* _What the exercise asks_
Only the lines from the one with "brown padlock: 4 -> 3" through the final line below belong in the answer, copied exactly and without pictures.

Data excerpts
- - - - - - -

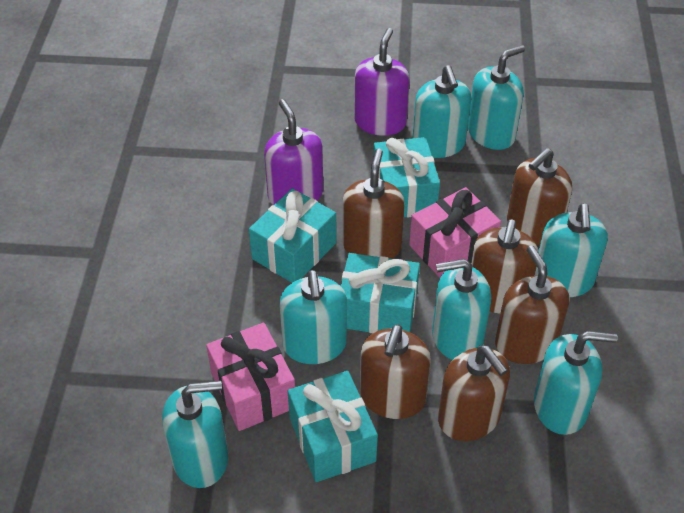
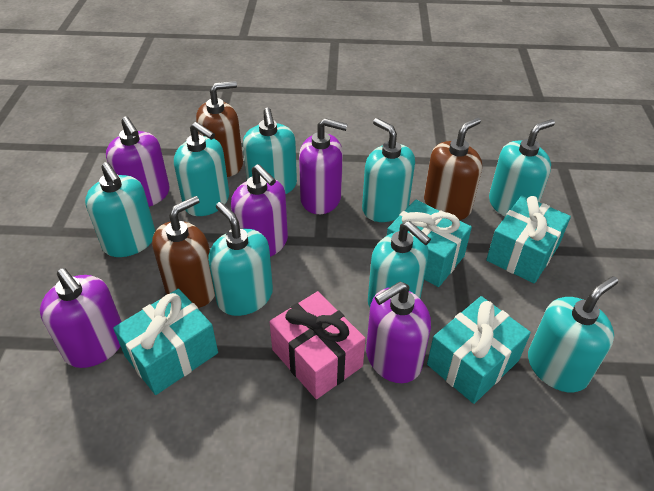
brown soap dispenser: 6 -> 3
pink gift: 2 -> 1
purple soap dispenser: 2 -> 5
turquoise soap dispenser: 7 -> 8

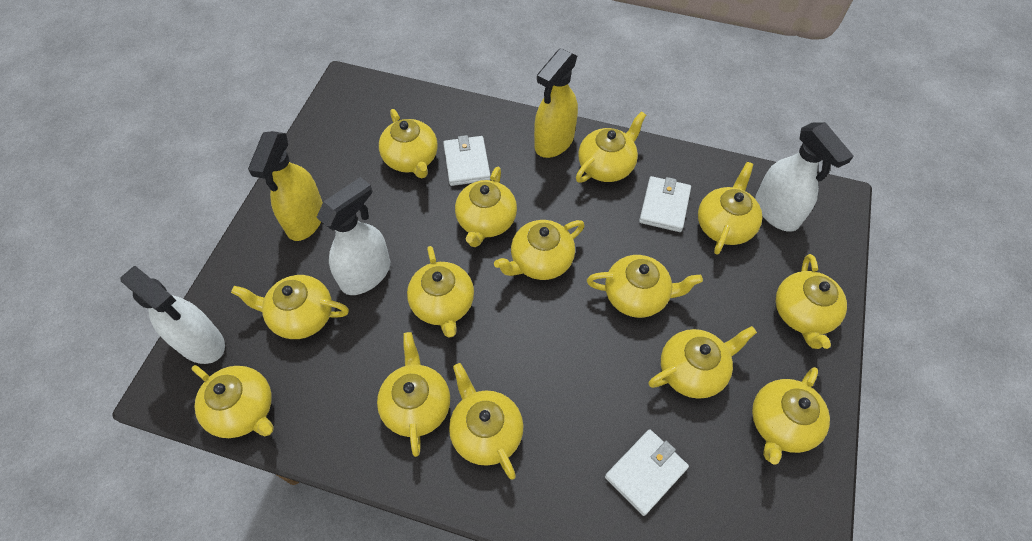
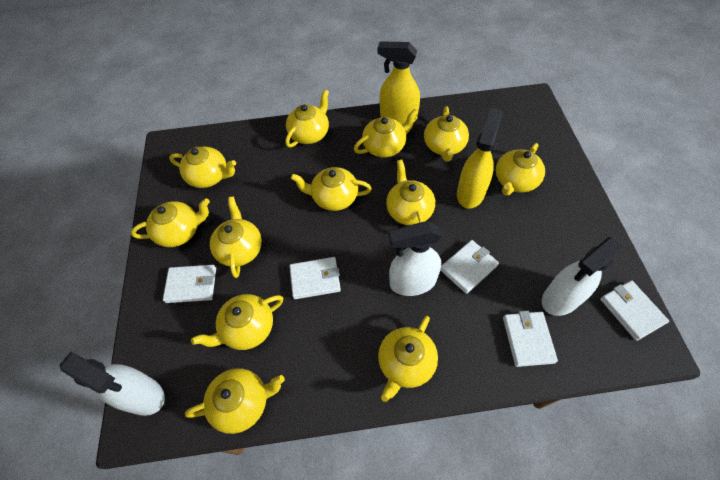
white wallet: 3 -> 5
yellow teapot: 14 -> 12

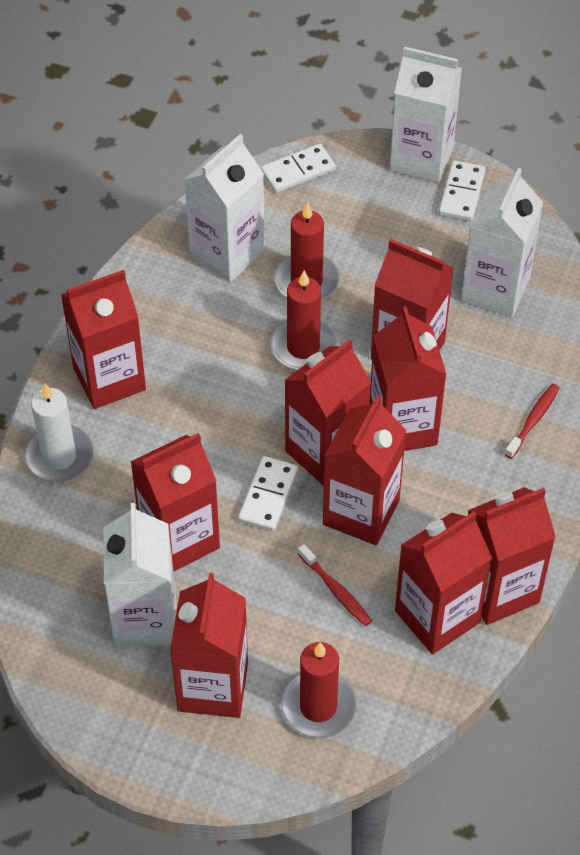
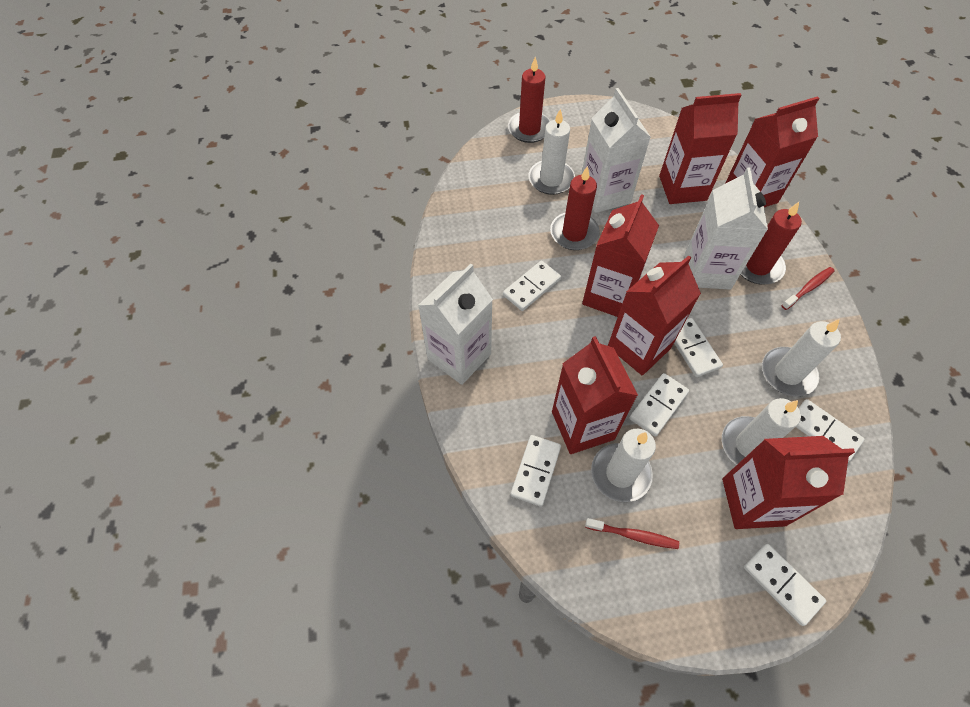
red carton: 9 -> 6
white candle: 1 -> 4
white carton: 4 -> 3
white domino: 3 -> 6

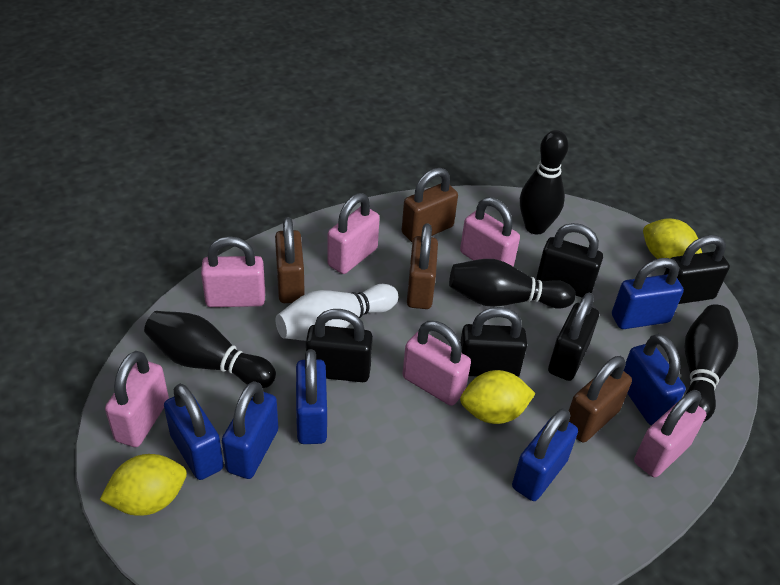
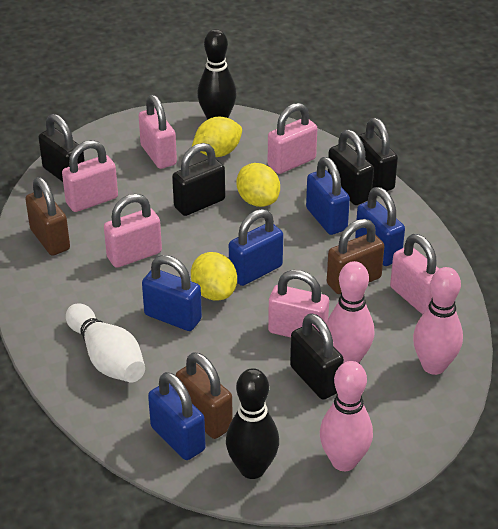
black bowling pin: 4 -> 2
blue padlock: 6 -> 5
brown padlock: 4 -> 3
pink bowling pin: 0 -> 3

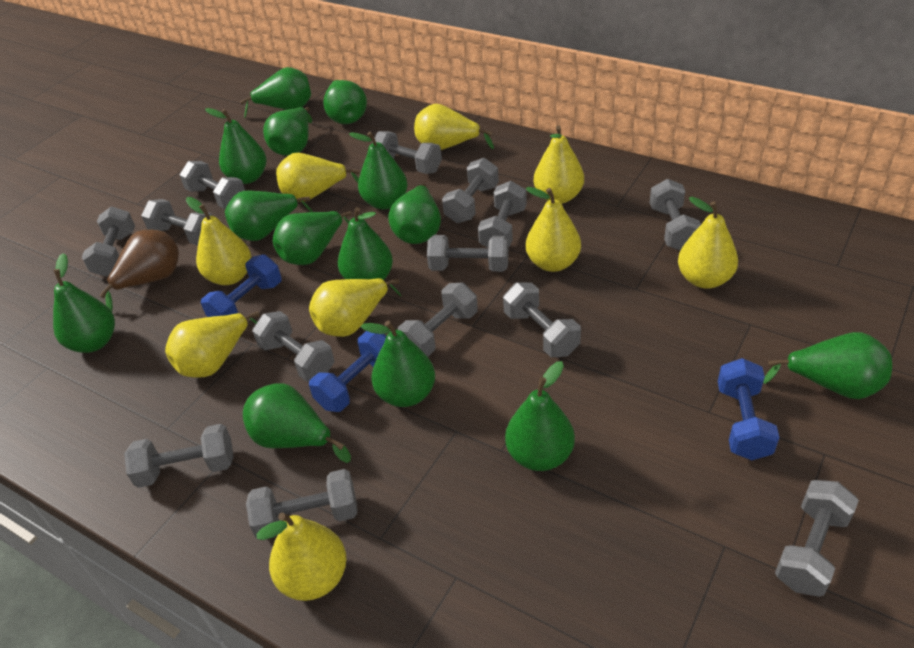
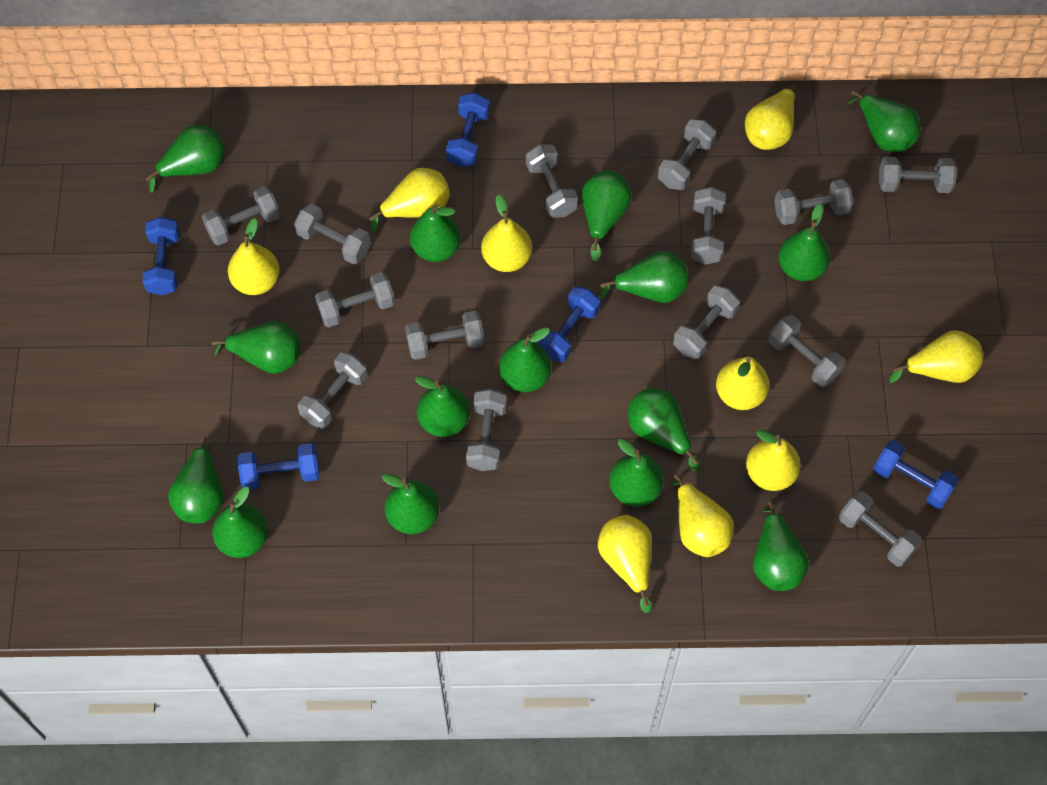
blue dumbbell: 3 -> 5
brown pear: 1 -> 0
green pear: 14 -> 15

- - - - - - -

* _Solution for this task_
brown padlock: 4 -> 3
pink bowling pin: 0 -> 3

blue dumbbell: 3 -> 5
brown pear: 1 -> 0
green pear: 14 -> 15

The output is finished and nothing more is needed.